(Beginning of INFORMATION GIVEN)

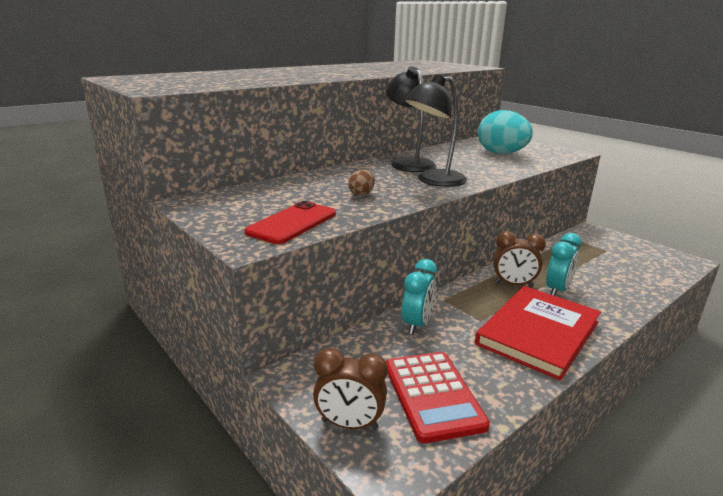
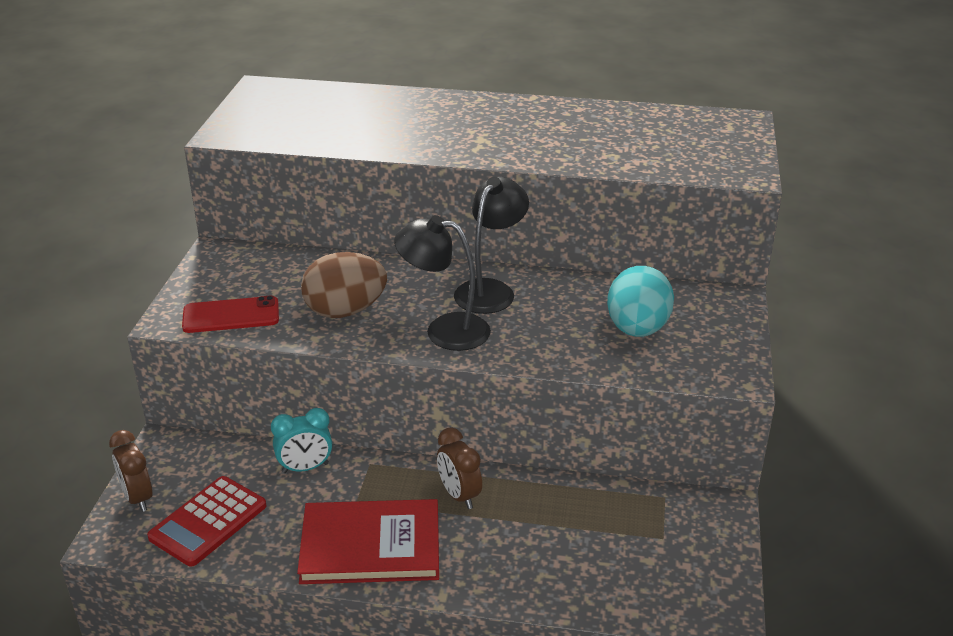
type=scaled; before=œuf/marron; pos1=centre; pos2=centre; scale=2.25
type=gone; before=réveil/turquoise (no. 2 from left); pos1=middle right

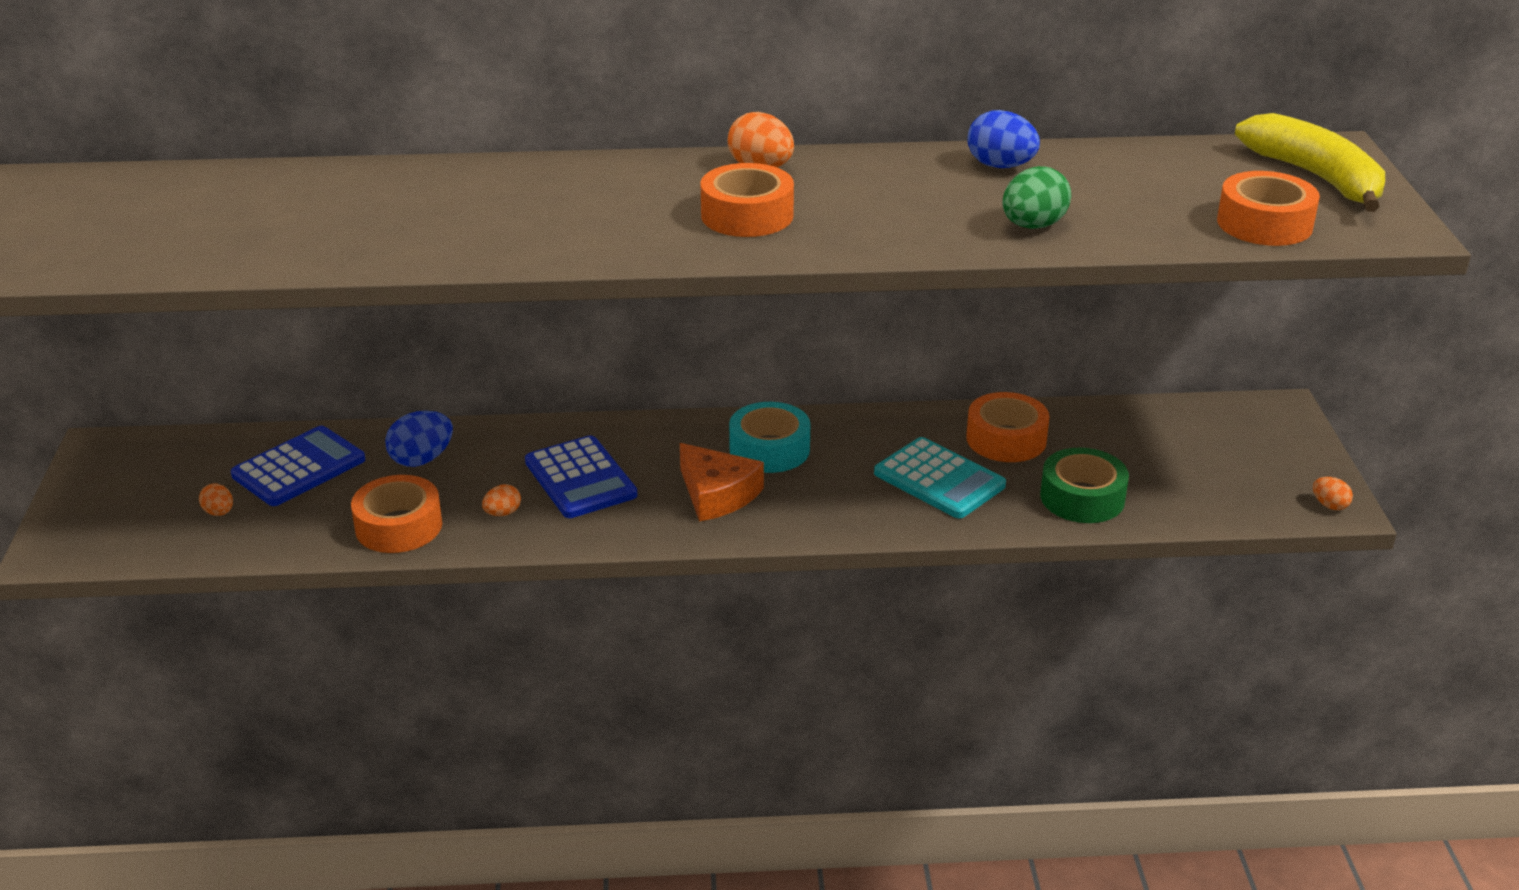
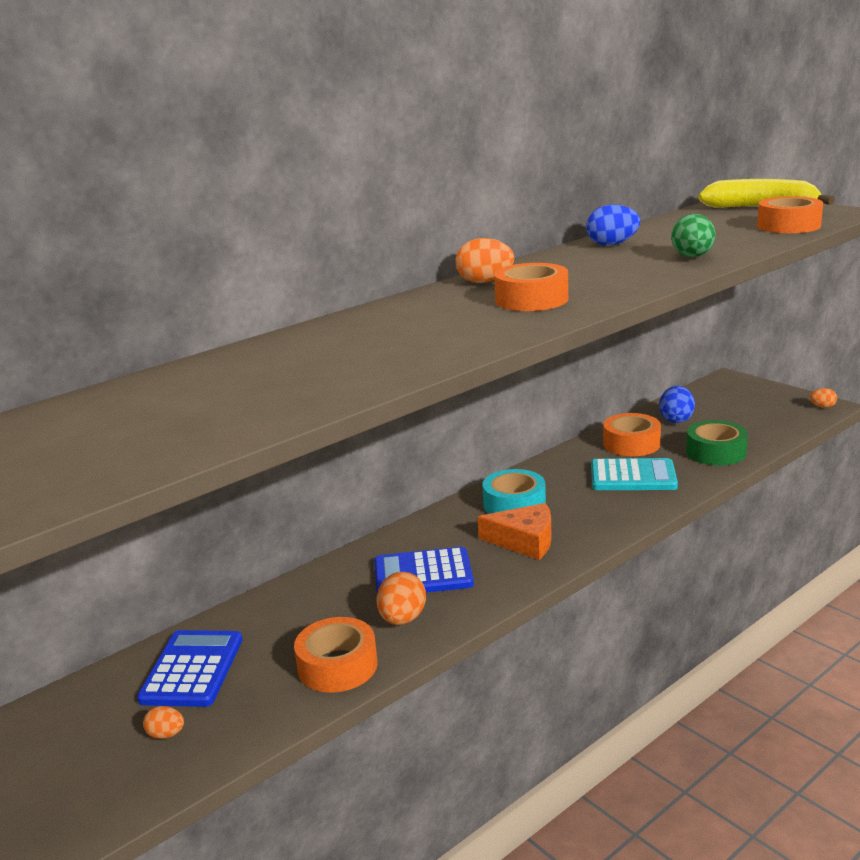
type=shifted; before=œuf/bleu (no. 1 from left in the first image); after=œuf/bleu (no. 2 from left); pos1=middle left; pos2=middle right
type=scaled; before=œuf/orange (no. 2 from left); pos1=middle left; pos2=bottom centre; scale=1.77
type=rotated; before=calculatrice/bleu (no. 2 from left); pos1=centre; pos2=centre; turn=150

(End of INFORMATION GIVEN)

**WHAT THE TASK REQUIRES:** Only the lines from the one with "type=gone; before=réveil/turquoise (no." through the end of the listing above should be output, exactly as written and with no pictures.

**EXERCISE OUTPUT:**
type=gone; before=réveil/turquoise (no. 2 from left); pos1=middle right

type=shifted; before=œuf/bleu (no. 1 from left in the first image); after=œuf/bleu (no. 2 from left); pos1=middle left; pos2=middle right
type=scaled; before=œuf/orange (no. 2 from left); pos1=middle left; pos2=bottom centre; scale=1.77
type=rotated; before=calculatrice/bleu (no. 2 from left); pos1=centre; pos2=centre; turn=150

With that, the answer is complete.